§ **DATA**
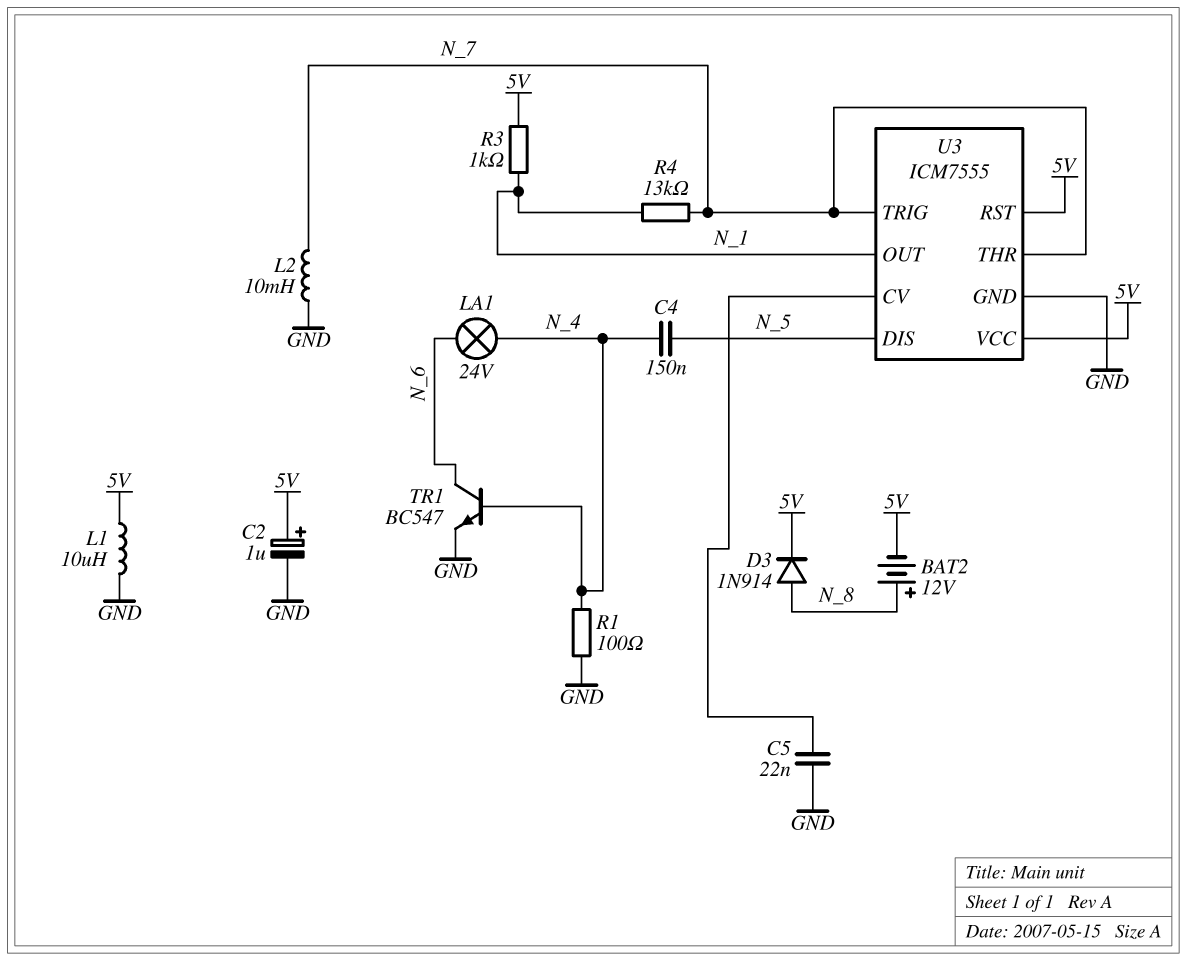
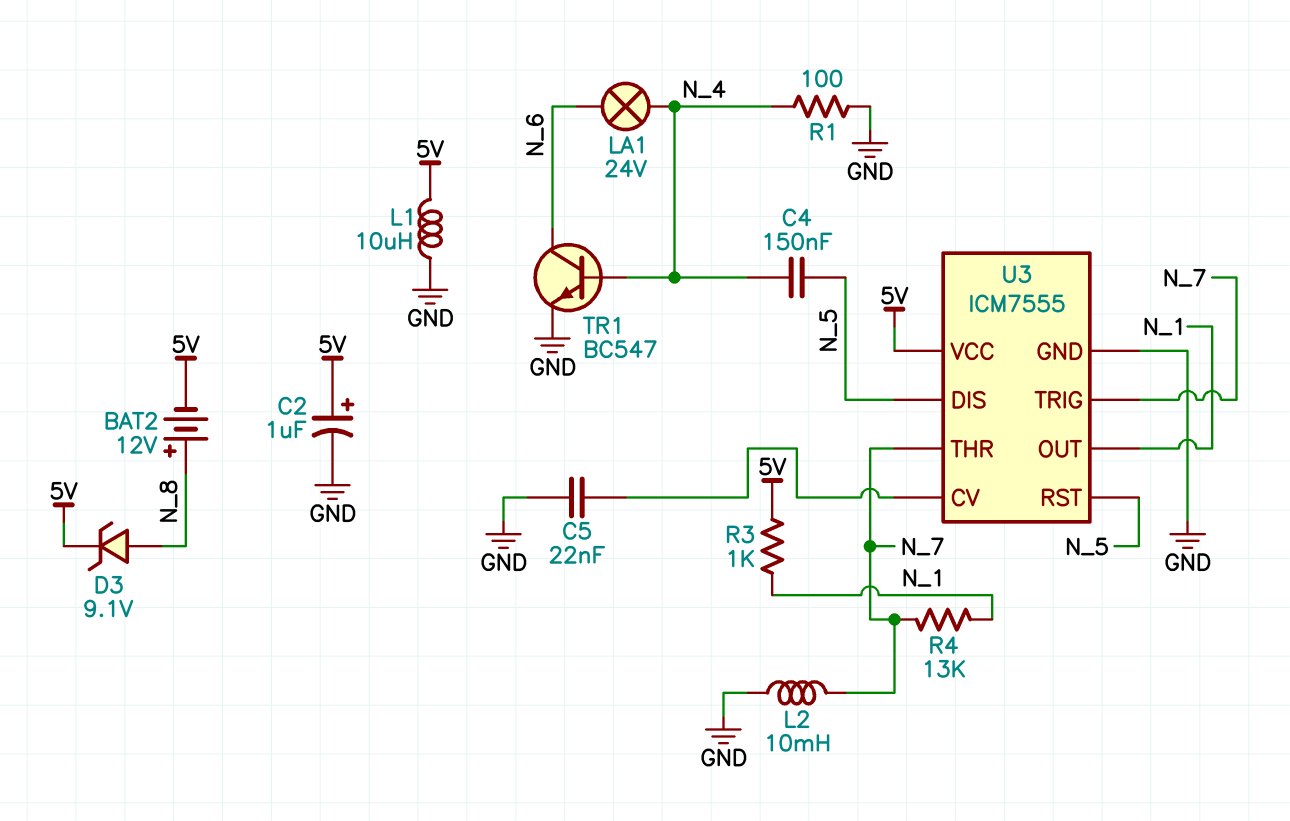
D3: diode 1N914 (A N_8, K 5V) -> zener 9.1V (A N_8, K 5V)
U3 pin RST: 5V -> N_5

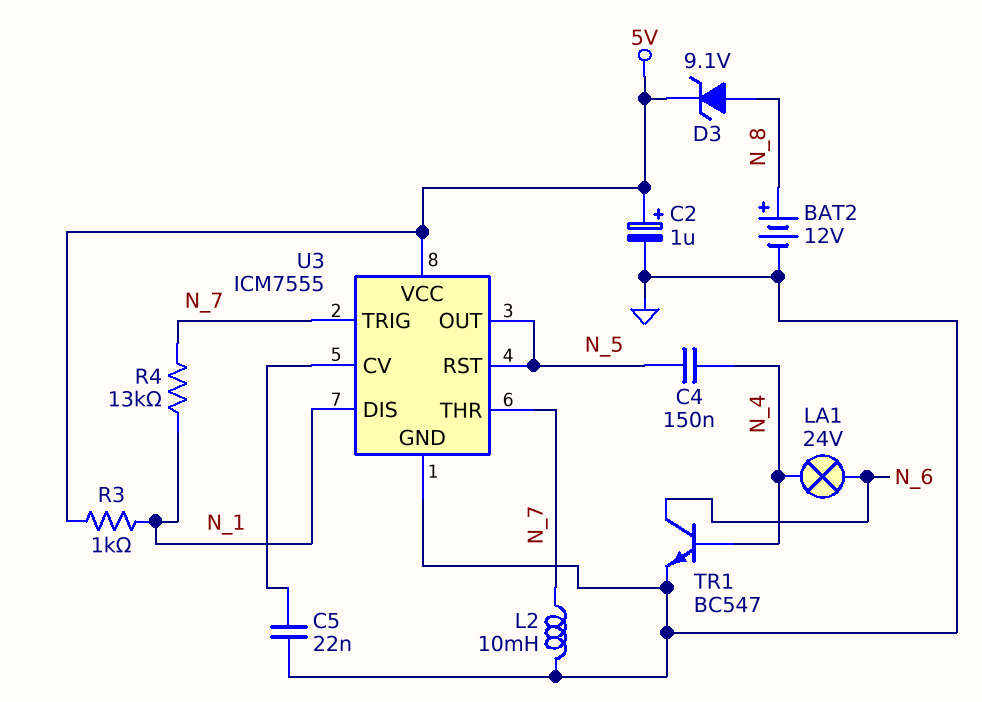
BAT2: 12V (plus N_8, minus 5V) -> 12V (plus N_8, minus GND)
L1: 10uH (5V, GND) -> none
R1: 100 (GND, N_4) -> none
U3 pin DIS: N_5 -> N_1
U3 pin OUT: N_1 -> N_5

§ **TASK TO CARRY OUT**
Please set the records down again exactly as written. The pictures should not be included.

§ **ANSWER SPACE**
D3: diode 1N914 (A N_8, K 5V) -> zener 9.1V (A N_8, K 5V)
U3 pin RST: 5V -> N_5

BAT2: 12V (plus N_8, minus 5V) -> 12V (plus N_8, minus GND)
L1: 10uH (5V, GND) -> none
R1: 100 (GND, N_4) -> none
U3 pin DIS: N_5 -> N_1
U3 pin OUT: N_1 -> N_5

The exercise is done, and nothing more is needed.